------ Extracted entries
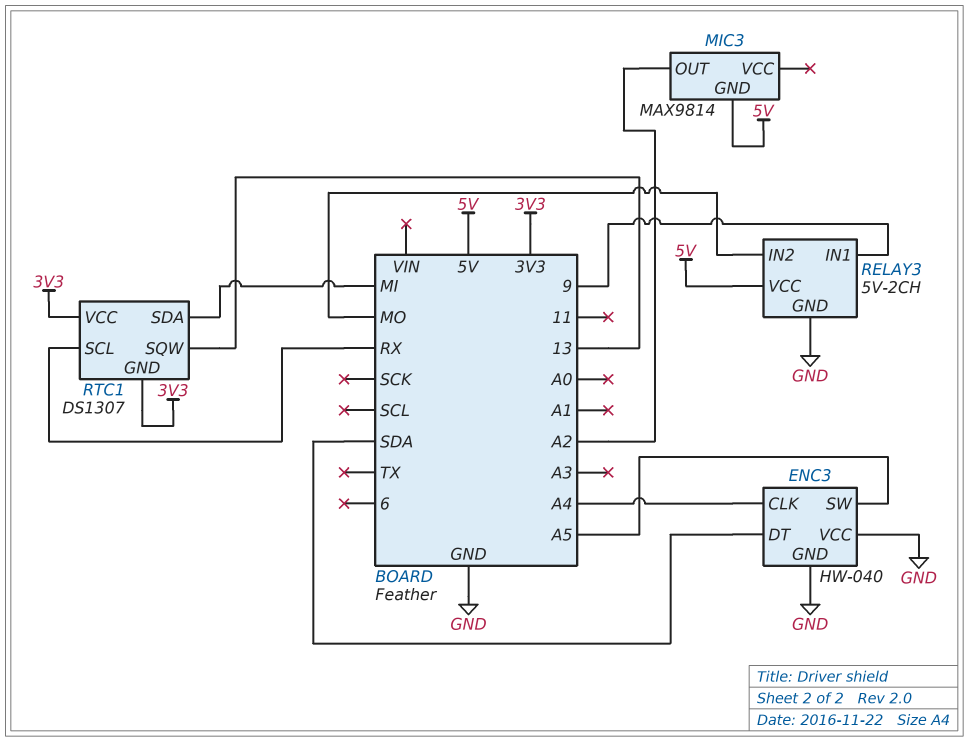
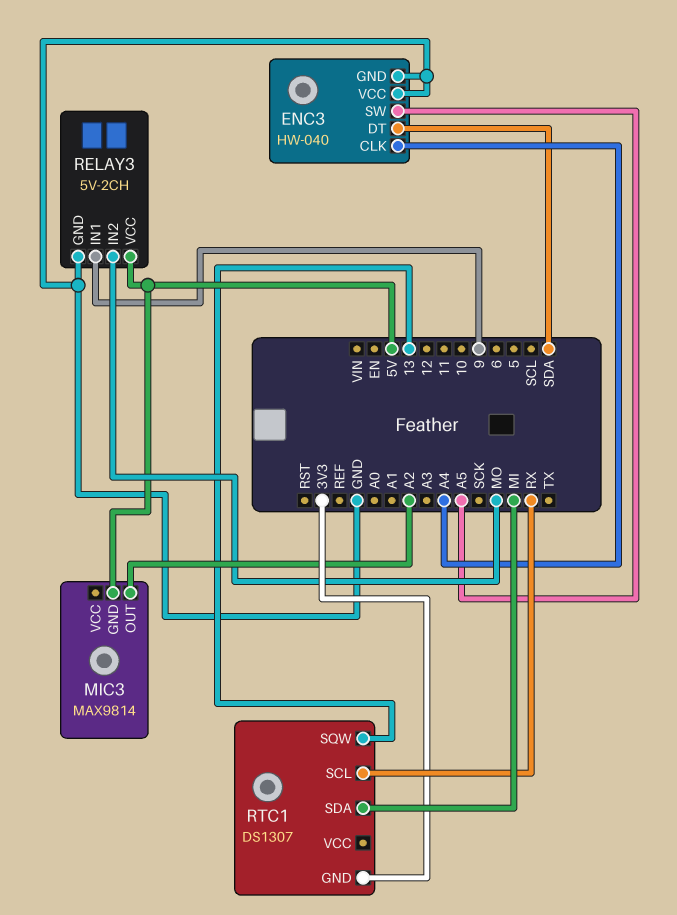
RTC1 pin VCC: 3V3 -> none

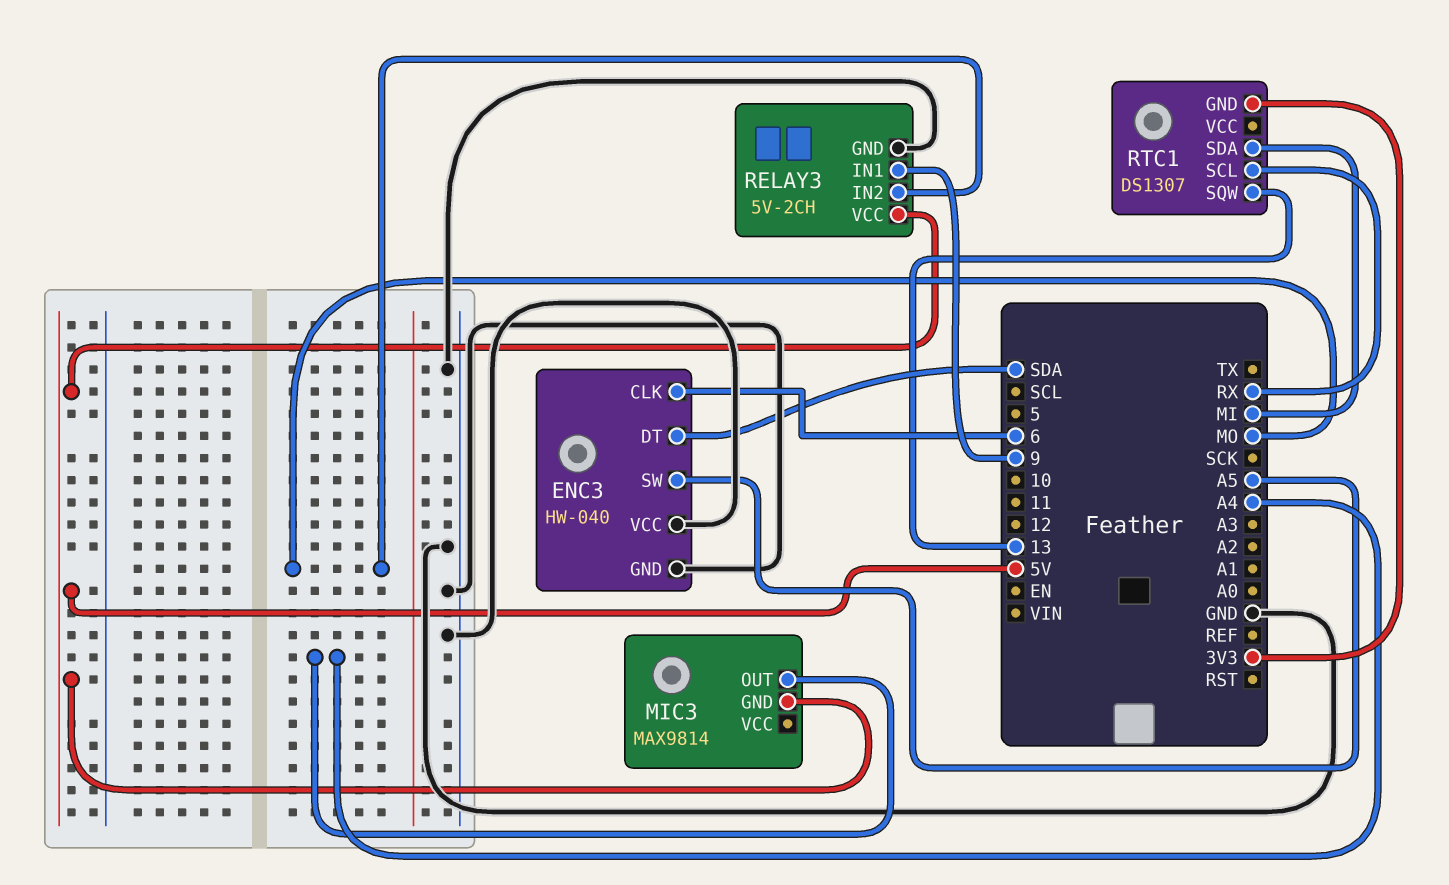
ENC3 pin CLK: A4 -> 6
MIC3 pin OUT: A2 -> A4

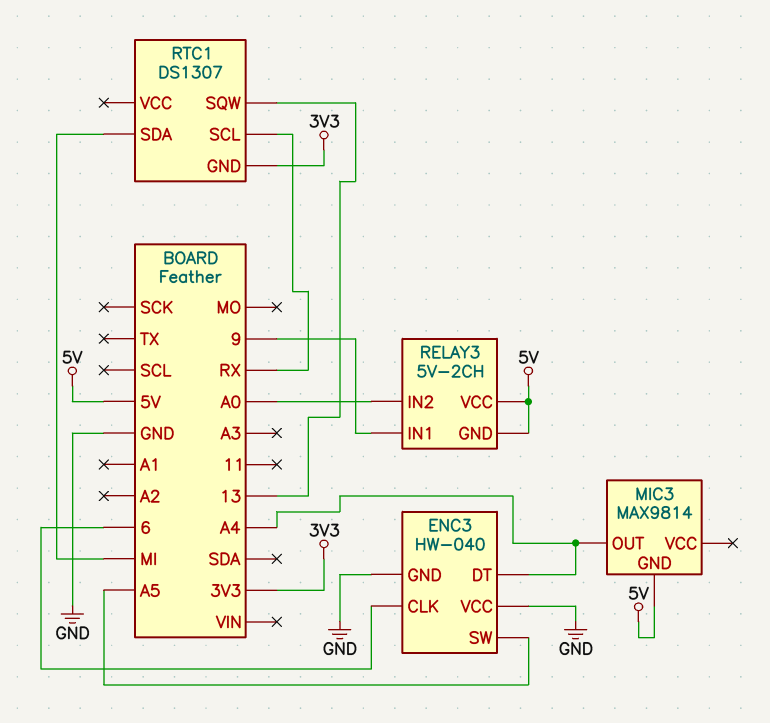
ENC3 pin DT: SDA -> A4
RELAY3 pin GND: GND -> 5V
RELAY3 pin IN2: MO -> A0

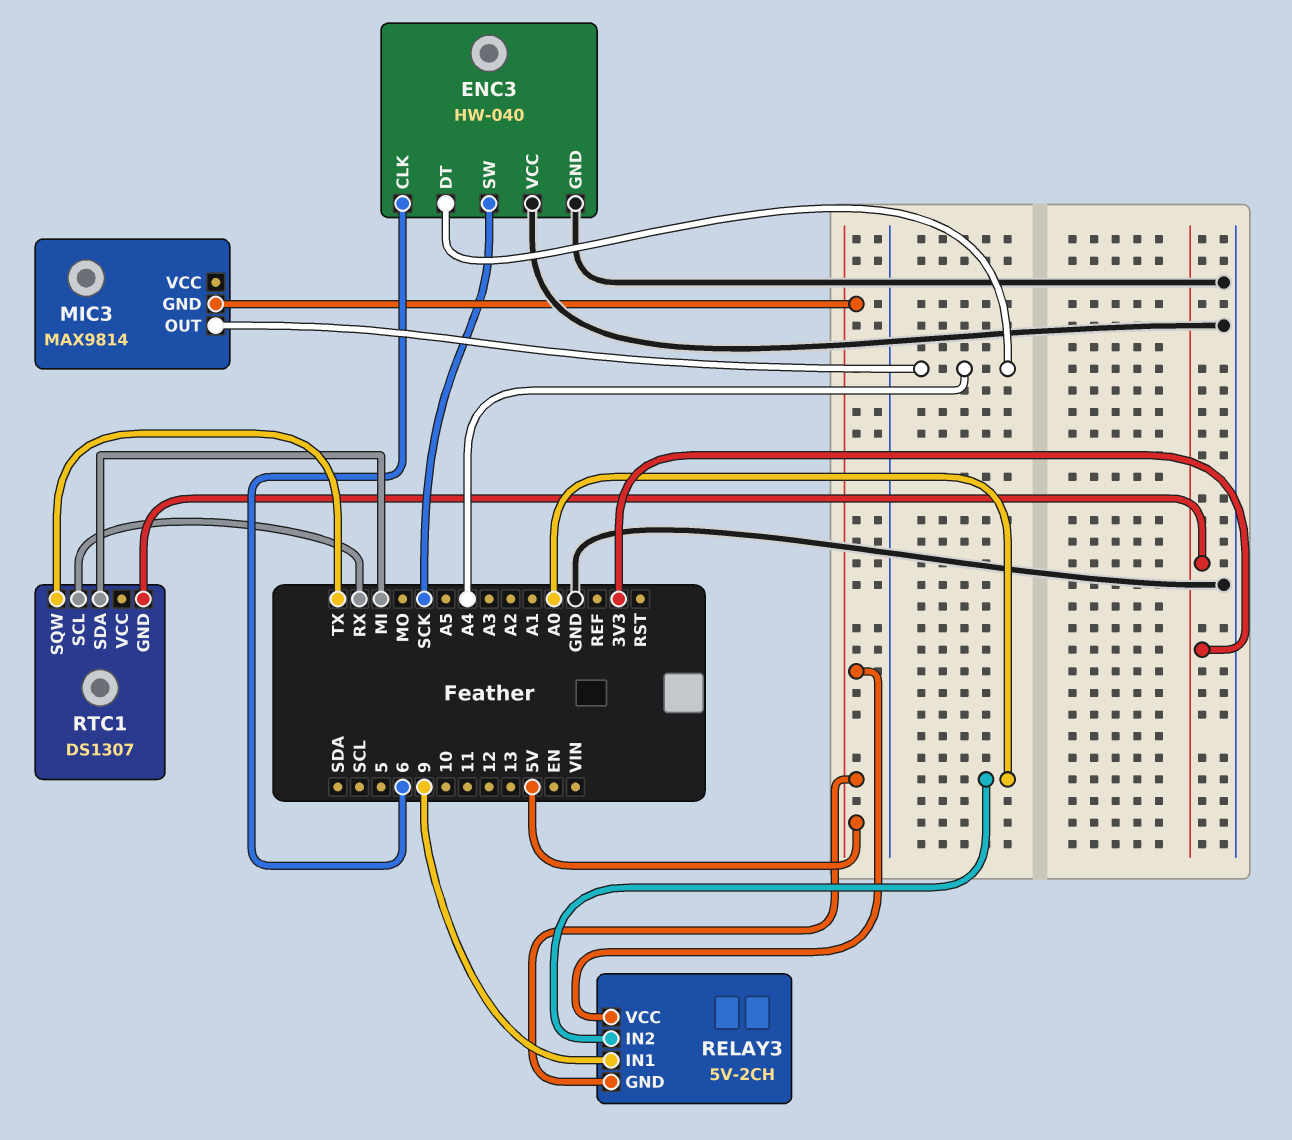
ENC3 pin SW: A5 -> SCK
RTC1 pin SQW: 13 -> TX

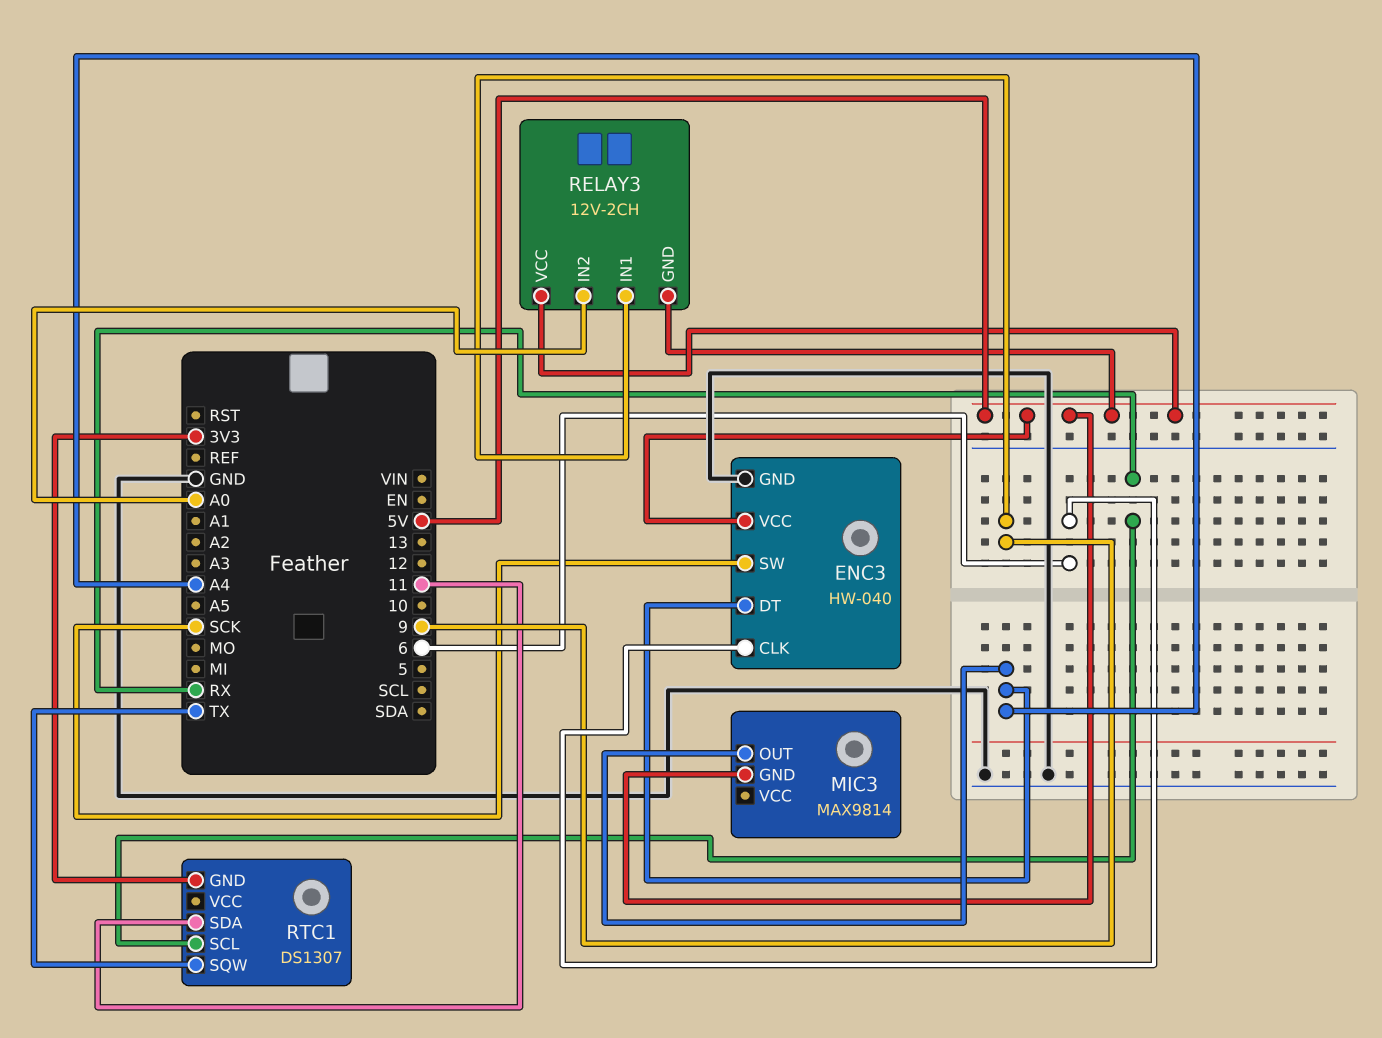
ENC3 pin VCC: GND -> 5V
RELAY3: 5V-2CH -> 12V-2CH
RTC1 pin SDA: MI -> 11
------------
§ **Exercise**:
Write the data above out exactly. Leave out any pictures.

§ **Solution to this exercise**:
RTC1 pin VCC: 3V3 -> none

ENC3 pin CLK: A4 -> 6
MIC3 pin OUT: A2 -> A4

ENC3 pin DT: SDA -> A4
RELAY3 pin GND: GND -> 5V
RELAY3 pin IN2: MO -> A0

ENC3 pin SW: A5 -> SCK
RTC1 pin SQW: 13 -> TX

ENC3 pin VCC: GND -> 5V
RELAY3: 5V-2CH -> 12V-2CH
RTC1 pin SDA: MI -> 11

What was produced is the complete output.